◆ What is needed: All lines from the one with "(943, 543) = (580, 397): pink" through the close of the records below are to be set down exactly, and no others.

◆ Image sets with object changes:
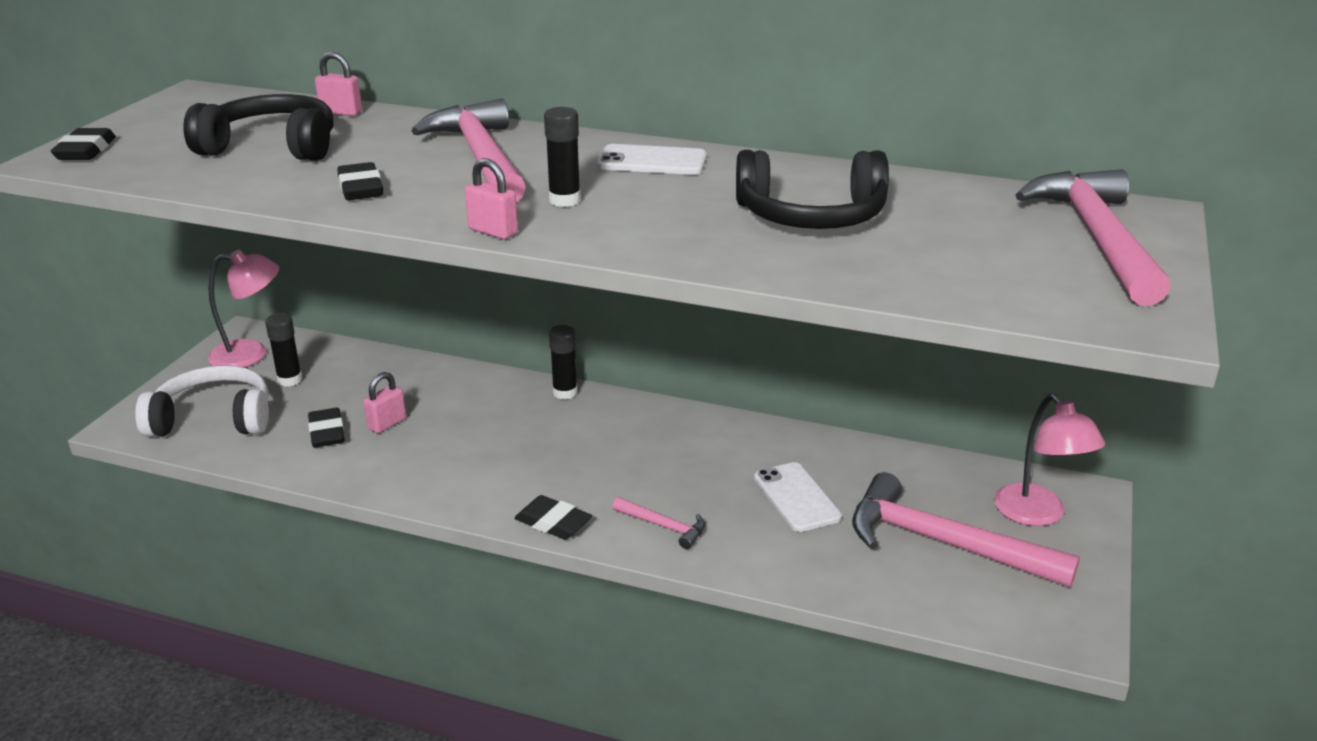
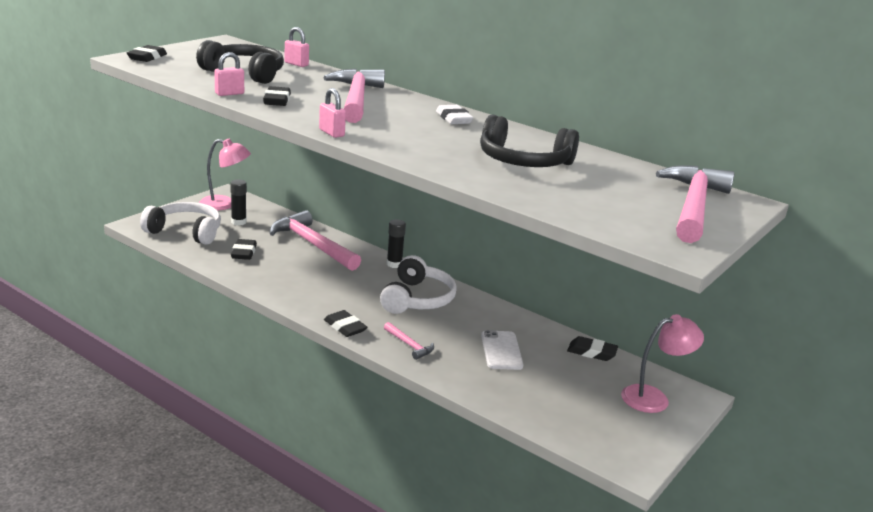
camera: 15 degrees right, 5 degrees down
(387, 424) = (280, 256): pink padlock -> pink padlock (229, 93)
(564, 200) = (385, 127): black glue stick -> none
(630, 443) = (417, 299): none -> white headphones
(652, 161) = (453, 119): white phone -> white eraser
(916, 464) = (591, 352): none -> black eraser
(943, 543) = (580, 397): pink hammer -> pink hammer (312, 244)
(1037, 514) = (654, 398): pink lamp -> pink lamp turned 105 degrees counterclockwise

◆ Written reply:
(943, 543) = (580, 397): pink hammer -> pink hammer (312, 244)
(1037, 514) = (654, 398): pink lamp -> pink lamp turned 105 degrees counterclockwise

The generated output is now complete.